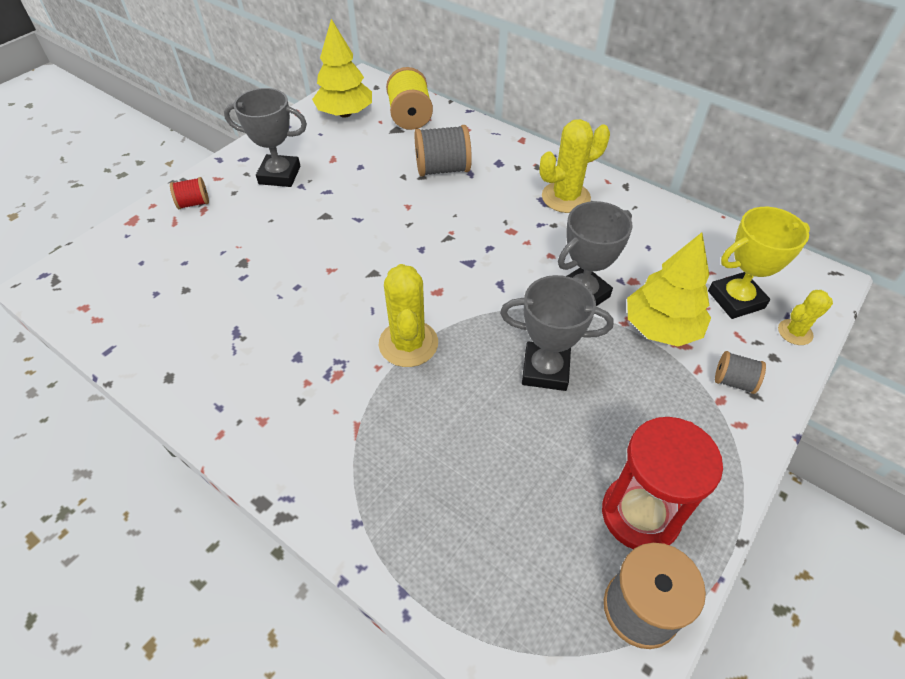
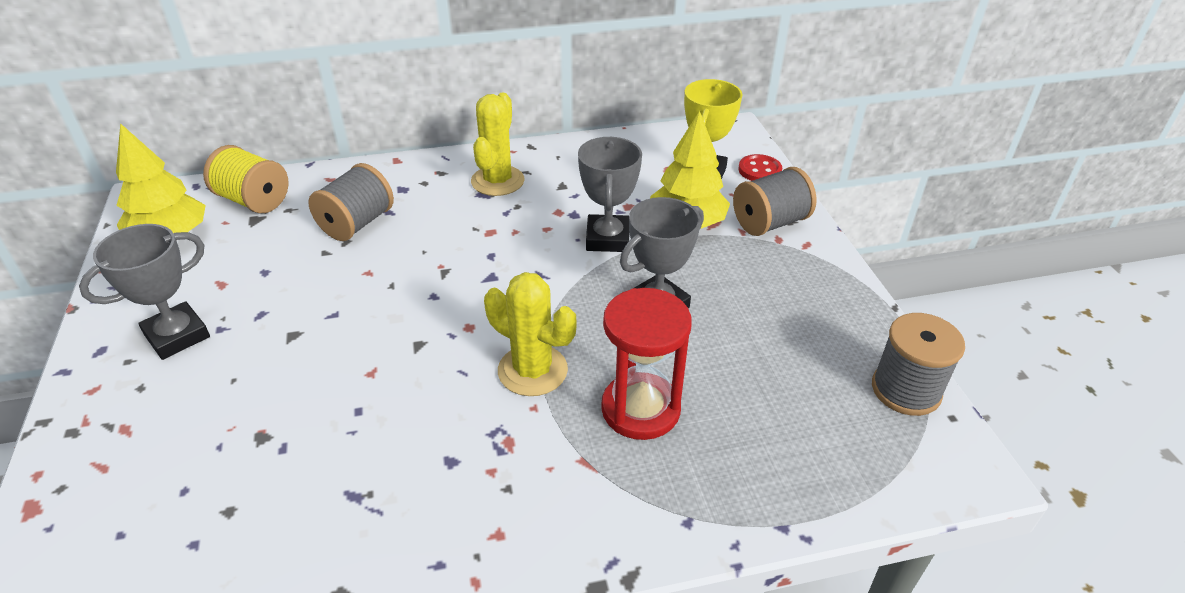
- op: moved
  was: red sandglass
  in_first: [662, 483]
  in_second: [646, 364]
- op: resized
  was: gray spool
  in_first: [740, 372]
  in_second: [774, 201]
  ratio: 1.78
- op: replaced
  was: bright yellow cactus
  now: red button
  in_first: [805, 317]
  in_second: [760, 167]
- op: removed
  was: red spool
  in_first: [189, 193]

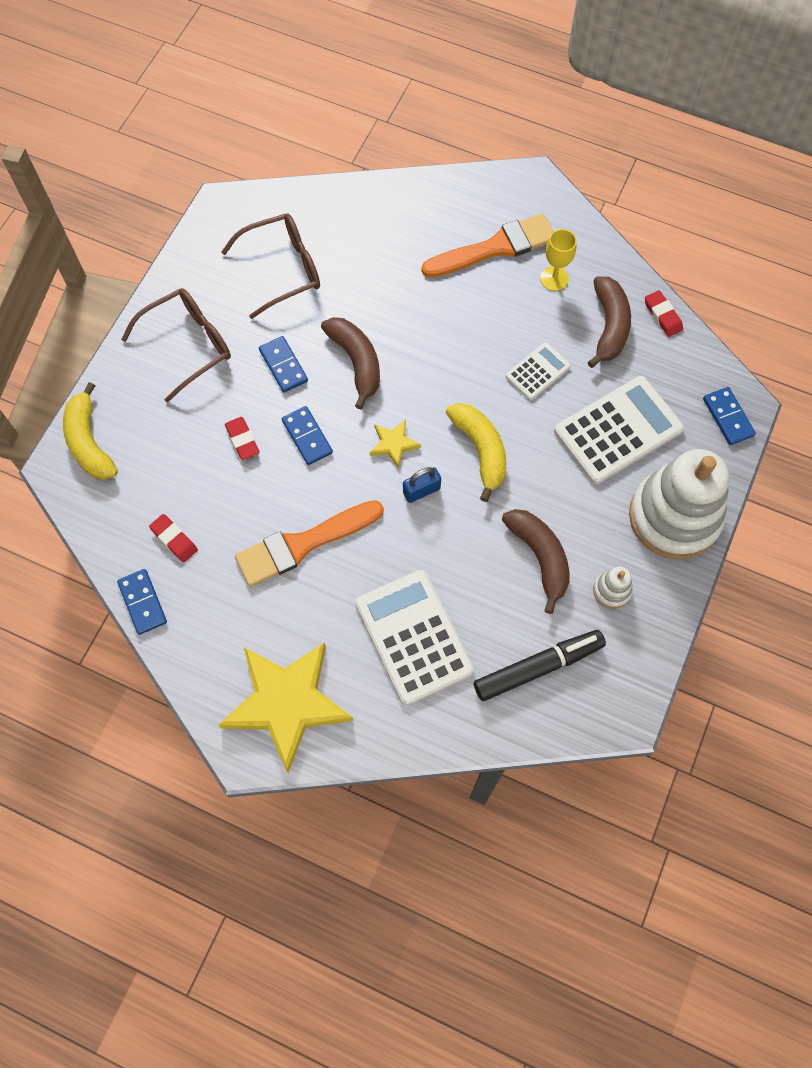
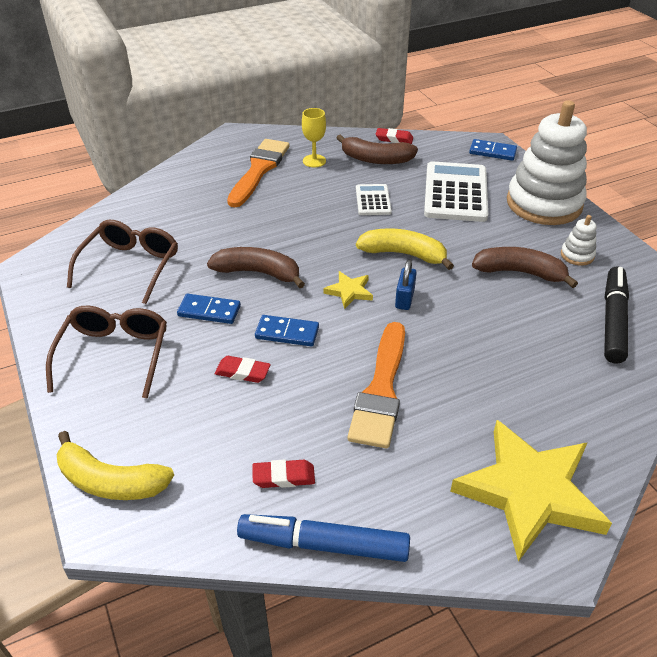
- op: replaced
  was: royal blue domino piece
  now: royal blue marker
  in_first: [142, 602]
  in_second: [323, 538]
- op: turned
  was: russet banana fruit
  in_first: [609, 322]
  in_second: [377, 149]
  clockwise: 150
- op: removed
  was: snow-white calculator
  in_first: [414, 638]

# # # # #

▸ **Exercise**: Where the word "blue" shows up in a line of the entries above, copy that line.

▸ **Finished task**:
  was: royal blue domino piece
  now: royal blue marker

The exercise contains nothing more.